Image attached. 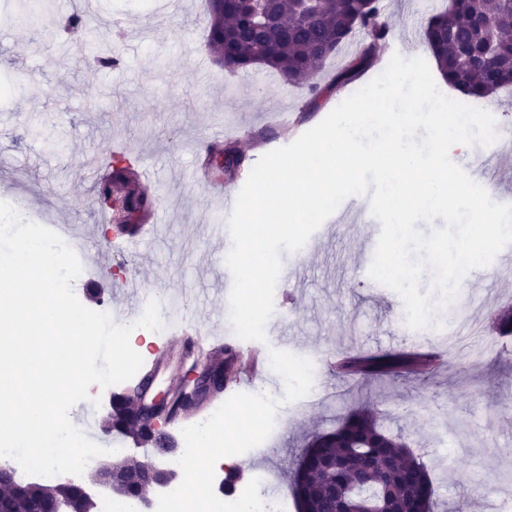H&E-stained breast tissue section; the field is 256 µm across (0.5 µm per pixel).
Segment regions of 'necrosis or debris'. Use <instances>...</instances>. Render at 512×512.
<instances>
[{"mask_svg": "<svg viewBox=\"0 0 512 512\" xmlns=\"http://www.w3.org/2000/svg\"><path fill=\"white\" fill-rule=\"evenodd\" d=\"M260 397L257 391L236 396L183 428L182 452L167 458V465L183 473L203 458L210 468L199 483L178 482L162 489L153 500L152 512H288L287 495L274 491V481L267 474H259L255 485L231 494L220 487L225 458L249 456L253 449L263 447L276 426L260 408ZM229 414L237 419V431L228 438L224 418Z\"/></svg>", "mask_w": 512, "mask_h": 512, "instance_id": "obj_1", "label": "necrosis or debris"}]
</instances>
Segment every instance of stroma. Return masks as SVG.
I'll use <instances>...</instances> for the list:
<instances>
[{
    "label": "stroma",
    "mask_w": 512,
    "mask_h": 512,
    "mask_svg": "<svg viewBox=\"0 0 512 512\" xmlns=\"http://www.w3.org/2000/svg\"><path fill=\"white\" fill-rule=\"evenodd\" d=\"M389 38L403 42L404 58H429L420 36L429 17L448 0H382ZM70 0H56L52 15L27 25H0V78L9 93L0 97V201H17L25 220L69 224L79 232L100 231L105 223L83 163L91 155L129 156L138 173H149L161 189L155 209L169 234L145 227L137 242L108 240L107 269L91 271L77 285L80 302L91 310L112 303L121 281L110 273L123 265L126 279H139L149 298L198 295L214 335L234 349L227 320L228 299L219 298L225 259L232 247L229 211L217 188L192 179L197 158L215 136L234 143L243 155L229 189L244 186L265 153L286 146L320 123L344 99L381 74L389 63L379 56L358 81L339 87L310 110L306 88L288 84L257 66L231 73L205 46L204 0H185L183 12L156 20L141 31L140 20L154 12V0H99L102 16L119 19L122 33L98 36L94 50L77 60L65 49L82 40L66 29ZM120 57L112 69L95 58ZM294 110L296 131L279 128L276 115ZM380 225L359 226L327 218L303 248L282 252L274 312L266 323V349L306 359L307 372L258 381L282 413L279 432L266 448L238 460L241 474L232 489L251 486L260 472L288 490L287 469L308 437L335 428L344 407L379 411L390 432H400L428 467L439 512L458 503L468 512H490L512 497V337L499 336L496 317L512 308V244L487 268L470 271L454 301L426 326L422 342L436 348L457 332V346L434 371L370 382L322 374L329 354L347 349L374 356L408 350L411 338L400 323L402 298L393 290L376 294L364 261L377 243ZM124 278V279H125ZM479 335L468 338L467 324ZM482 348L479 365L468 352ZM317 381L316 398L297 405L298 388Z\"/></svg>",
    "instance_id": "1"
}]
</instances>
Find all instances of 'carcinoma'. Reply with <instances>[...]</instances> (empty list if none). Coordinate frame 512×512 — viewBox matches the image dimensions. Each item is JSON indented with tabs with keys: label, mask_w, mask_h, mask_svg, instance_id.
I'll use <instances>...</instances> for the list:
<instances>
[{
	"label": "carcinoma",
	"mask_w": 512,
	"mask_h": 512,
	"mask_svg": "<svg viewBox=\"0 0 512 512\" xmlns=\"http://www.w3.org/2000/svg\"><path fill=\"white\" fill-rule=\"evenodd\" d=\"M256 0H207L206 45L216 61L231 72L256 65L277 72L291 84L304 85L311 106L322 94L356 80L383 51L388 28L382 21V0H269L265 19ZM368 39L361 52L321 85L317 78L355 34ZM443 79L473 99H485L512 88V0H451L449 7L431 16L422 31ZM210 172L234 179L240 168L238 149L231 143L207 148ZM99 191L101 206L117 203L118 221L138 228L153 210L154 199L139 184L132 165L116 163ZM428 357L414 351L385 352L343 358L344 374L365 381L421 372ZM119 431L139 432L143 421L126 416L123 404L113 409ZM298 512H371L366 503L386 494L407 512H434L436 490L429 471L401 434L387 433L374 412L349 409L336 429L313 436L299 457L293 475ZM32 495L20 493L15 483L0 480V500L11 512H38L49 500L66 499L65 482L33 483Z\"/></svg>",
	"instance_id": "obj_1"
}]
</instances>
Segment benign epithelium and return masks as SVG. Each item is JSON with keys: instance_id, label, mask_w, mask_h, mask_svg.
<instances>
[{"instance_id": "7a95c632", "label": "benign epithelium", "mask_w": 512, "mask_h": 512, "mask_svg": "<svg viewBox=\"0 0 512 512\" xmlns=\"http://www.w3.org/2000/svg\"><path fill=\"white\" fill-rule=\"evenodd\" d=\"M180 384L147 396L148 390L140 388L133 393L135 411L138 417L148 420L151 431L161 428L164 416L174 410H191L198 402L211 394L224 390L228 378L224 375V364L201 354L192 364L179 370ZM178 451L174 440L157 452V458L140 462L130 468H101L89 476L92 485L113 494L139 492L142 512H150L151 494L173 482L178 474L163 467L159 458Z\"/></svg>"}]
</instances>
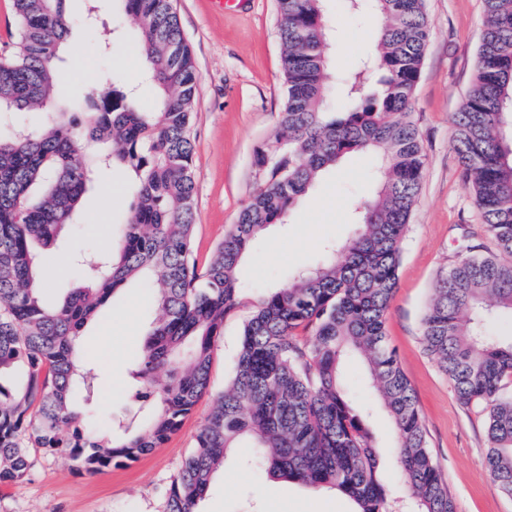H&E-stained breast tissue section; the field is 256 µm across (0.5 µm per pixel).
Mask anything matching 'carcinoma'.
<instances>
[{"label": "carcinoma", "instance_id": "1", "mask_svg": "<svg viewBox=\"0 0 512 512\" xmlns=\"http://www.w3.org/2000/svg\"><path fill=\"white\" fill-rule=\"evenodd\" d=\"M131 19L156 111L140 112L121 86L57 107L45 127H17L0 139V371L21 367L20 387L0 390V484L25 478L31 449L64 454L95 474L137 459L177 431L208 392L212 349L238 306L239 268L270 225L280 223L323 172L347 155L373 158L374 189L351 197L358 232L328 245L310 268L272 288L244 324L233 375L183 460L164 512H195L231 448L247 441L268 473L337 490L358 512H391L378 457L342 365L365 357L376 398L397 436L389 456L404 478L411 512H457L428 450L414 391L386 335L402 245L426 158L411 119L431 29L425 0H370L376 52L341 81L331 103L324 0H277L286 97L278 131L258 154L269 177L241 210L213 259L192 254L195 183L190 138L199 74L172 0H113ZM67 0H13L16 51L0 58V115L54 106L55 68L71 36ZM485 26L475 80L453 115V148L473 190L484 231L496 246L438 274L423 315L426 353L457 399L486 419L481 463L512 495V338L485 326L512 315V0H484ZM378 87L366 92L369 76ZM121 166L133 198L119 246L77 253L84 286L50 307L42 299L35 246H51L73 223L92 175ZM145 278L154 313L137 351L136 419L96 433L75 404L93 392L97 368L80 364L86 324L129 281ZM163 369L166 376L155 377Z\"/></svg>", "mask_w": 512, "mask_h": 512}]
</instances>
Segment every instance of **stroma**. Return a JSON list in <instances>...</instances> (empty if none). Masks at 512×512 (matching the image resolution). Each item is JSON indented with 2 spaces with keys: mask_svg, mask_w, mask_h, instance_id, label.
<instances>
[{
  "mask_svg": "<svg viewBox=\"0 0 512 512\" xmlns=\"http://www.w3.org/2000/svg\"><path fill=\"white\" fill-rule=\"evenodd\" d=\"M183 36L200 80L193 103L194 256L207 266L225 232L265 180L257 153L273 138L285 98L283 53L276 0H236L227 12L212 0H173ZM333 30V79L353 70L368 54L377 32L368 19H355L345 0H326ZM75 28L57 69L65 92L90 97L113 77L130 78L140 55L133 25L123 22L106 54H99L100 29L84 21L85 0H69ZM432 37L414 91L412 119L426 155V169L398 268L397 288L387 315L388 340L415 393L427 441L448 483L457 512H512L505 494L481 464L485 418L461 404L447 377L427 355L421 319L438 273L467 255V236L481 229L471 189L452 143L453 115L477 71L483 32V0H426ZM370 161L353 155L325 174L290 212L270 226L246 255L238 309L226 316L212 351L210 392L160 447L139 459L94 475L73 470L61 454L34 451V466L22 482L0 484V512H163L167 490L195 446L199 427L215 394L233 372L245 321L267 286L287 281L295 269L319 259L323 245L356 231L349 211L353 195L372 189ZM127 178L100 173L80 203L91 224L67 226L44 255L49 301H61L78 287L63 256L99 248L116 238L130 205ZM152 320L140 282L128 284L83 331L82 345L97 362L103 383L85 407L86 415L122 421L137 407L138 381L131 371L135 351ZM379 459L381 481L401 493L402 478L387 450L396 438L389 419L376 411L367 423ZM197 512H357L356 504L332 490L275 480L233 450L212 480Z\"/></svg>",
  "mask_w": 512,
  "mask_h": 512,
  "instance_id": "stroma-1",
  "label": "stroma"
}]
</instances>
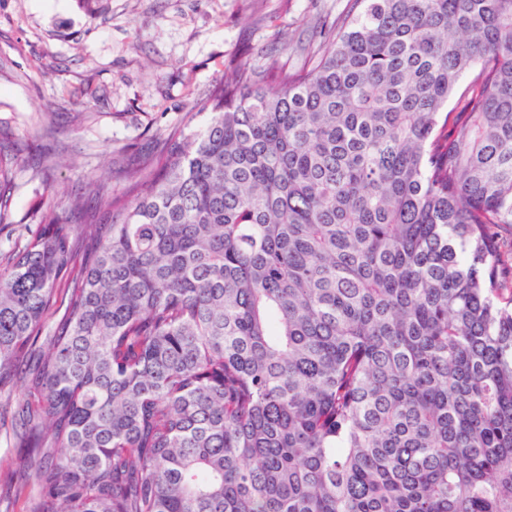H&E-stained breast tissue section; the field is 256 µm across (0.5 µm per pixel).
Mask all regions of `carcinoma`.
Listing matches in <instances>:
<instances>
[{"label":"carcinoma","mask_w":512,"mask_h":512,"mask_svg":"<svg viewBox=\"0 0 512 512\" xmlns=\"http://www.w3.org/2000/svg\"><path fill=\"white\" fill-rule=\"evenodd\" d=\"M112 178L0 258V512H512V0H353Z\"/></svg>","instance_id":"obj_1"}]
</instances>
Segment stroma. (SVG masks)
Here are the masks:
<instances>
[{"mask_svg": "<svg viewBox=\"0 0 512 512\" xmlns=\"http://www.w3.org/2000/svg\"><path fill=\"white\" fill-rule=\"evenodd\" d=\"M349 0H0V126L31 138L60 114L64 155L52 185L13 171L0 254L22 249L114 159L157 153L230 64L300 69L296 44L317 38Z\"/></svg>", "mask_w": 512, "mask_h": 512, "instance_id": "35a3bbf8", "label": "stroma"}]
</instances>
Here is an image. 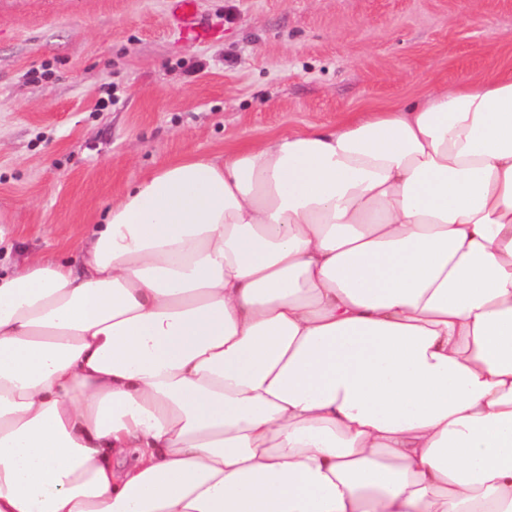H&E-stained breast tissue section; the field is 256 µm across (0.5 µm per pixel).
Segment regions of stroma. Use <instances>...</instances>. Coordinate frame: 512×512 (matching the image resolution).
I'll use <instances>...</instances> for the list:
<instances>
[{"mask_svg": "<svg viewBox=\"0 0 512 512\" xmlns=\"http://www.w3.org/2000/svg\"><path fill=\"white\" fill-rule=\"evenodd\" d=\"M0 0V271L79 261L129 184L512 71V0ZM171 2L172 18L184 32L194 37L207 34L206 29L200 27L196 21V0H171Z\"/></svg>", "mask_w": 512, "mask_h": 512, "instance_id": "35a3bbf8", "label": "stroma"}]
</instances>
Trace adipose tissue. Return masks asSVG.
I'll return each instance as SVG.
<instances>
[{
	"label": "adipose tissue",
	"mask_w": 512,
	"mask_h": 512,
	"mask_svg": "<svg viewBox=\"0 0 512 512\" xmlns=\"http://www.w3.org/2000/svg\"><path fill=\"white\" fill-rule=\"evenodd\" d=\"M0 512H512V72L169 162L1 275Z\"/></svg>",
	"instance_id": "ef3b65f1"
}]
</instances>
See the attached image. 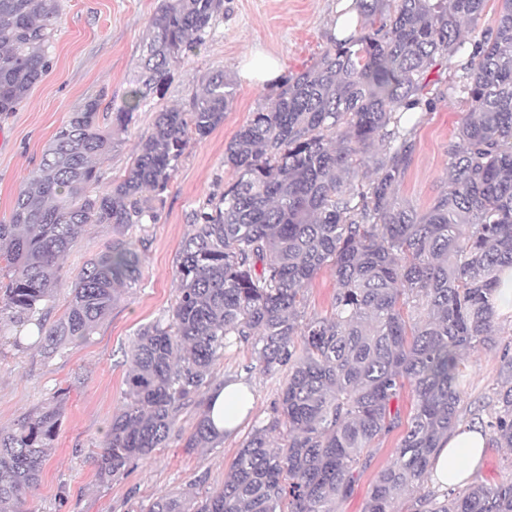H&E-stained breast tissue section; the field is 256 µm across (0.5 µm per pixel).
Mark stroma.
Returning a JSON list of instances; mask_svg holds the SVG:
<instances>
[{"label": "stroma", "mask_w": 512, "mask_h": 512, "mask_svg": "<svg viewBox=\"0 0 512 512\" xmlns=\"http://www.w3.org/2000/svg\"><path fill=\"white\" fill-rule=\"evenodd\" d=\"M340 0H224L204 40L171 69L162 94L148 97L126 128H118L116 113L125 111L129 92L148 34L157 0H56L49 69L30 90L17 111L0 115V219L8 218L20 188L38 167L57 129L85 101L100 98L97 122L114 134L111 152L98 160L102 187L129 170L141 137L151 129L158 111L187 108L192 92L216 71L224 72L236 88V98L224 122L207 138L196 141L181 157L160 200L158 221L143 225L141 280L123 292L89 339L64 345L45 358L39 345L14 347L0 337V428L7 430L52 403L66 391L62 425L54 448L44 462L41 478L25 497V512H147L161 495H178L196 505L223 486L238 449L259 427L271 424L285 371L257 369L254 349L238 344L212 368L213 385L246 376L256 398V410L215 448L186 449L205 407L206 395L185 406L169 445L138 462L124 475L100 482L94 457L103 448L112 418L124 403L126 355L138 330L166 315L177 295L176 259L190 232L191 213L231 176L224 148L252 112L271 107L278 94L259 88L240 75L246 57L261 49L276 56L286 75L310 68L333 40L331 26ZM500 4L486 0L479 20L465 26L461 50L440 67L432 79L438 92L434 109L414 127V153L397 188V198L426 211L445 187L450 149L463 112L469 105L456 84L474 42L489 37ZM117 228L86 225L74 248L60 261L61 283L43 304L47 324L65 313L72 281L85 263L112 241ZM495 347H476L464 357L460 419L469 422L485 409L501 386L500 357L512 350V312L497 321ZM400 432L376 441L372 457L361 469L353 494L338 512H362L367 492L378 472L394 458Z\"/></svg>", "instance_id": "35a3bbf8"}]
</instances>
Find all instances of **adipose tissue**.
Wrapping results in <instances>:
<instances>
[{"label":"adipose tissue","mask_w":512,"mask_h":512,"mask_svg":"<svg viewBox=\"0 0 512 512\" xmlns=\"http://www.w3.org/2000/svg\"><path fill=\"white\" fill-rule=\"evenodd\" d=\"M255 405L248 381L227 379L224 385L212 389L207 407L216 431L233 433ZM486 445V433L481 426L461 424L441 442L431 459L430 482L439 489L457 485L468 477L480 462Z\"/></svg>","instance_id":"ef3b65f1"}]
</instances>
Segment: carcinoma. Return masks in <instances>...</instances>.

▸ **Objective**:
Return only the lines running from the line with "Find all instances of **adipose tissue**." to the last line of the records, both included, exactly as written.

▸ **Solution for this exercise**:
Find all instances of **adipose tissue**.
Wrapping results in <instances>:
<instances>
[{"label":"adipose tissue","mask_w":512,"mask_h":512,"mask_svg":"<svg viewBox=\"0 0 512 512\" xmlns=\"http://www.w3.org/2000/svg\"><path fill=\"white\" fill-rule=\"evenodd\" d=\"M255 405L248 381L227 379L224 385L212 389L207 407L216 431L233 433ZM486 445V433L481 426L461 424L441 442L431 459L430 482L439 489L457 485L468 477L480 462Z\"/></svg>","instance_id":"ef3b65f1"}]
</instances>
Segment: carcinoma. Return masks in <instances>...</instances>.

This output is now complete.